Rewrite the stretch from the start of the records through the line containing "gray ellipse: moved 97 px left, 31 px down" as a JSON list of strings, one string per line and no blank lines. Omit the pictures from the list.

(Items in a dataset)
▼

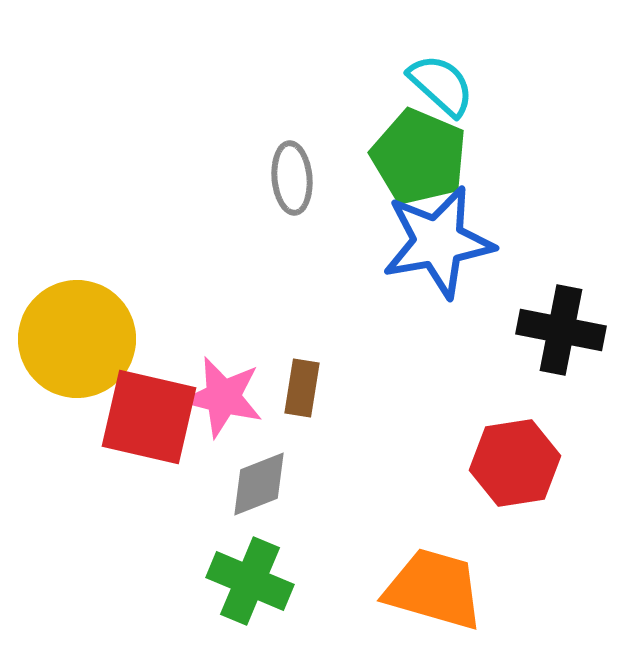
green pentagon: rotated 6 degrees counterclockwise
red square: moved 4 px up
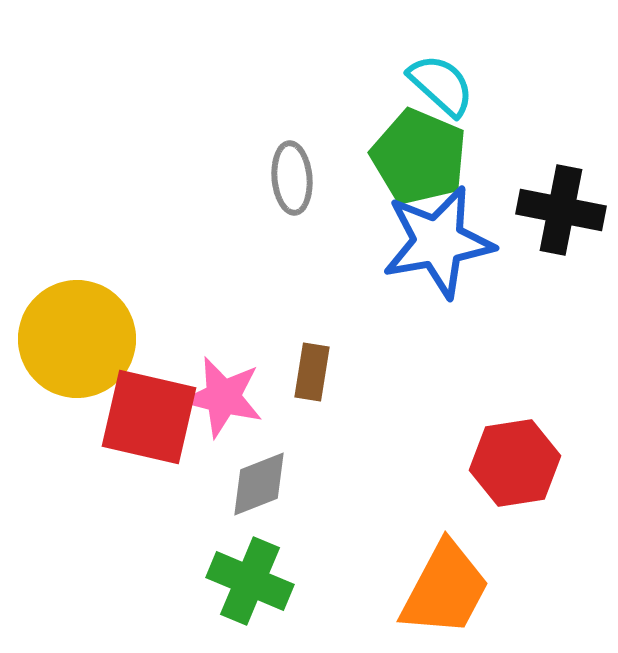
black cross: moved 120 px up
brown rectangle: moved 10 px right, 16 px up
orange trapezoid: moved 11 px right; rotated 102 degrees clockwise
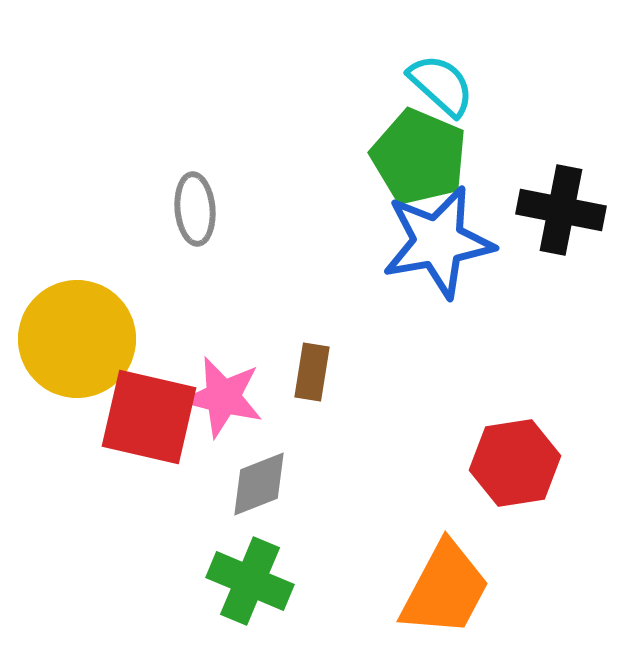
gray ellipse: moved 97 px left, 31 px down
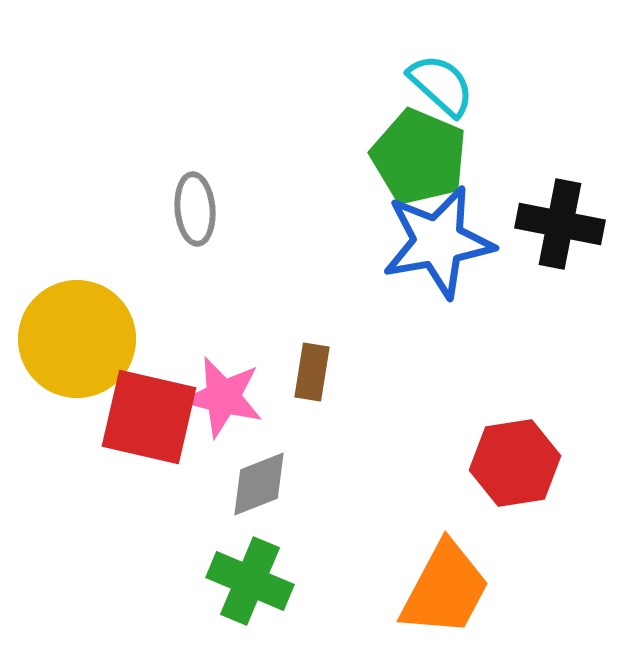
black cross: moved 1 px left, 14 px down
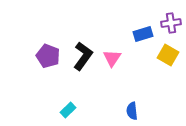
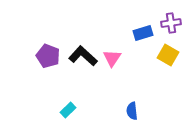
blue rectangle: moved 1 px up
black L-shape: rotated 84 degrees counterclockwise
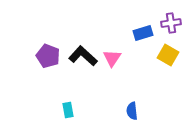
cyan rectangle: rotated 56 degrees counterclockwise
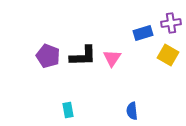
black L-shape: rotated 136 degrees clockwise
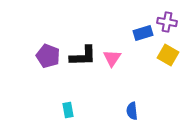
purple cross: moved 4 px left, 1 px up; rotated 18 degrees clockwise
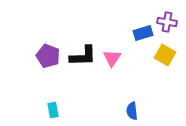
yellow square: moved 3 px left
cyan rectangle: moved 15 px left
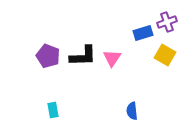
purple cross: rotated 30 degrees counterclockwise
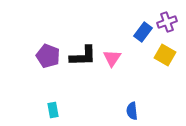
blue rectangle: moved 1 px up; rotated 36 degrees counterclockwise
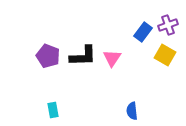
purple cross: moved 1 px right, 3 px down
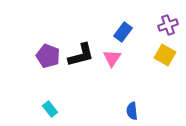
blue rectangle: moved 20 px left
black L-shape: moved 2 px left, 1 px up; rotated 12 degrees counterclockwise
cyan rectangle: moved 3 px left, 1 px up; rotated 28 degrees counterclockwise
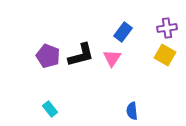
purple cross: moved 1 px left, 3 px down; rotated 12 degrees clockwise
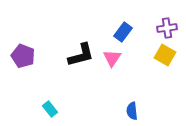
purple pentagon: moved 25 px left
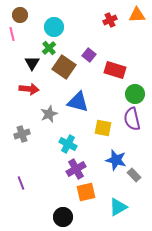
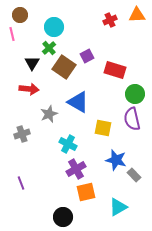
purple square: moved 2 px left, 1 px down; rotated 24 degrees clockwise
blue triangle: rotated 15 degrees clockwise
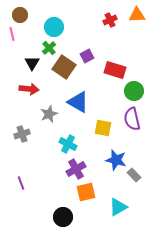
green circle: moved 1 px left, 3 px up
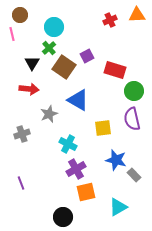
blue triangle: moved 2 px up
yellow square: rotated 18 degrees counterclockwise
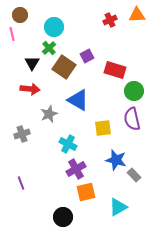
red arrow: moved 1 px right
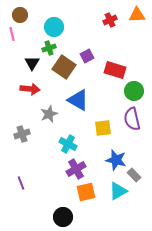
green cross: rotated 24 degrees clockwise
cyan triangle: moved 16 px up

▲

Exercise solution ->
[
  "green pentagon: rotated 6 degrees counterclockwise",
  "red square: moved 4 px up",
  "black cross: moved 120 px up",
  "brown rectangle: moved 10 px right, 16 px up",
  "orange trapezoid: moved 11 px right; rotated 102 degrees clockwise",
  "gray ellipse: moved 97 px left, 31 px down"
]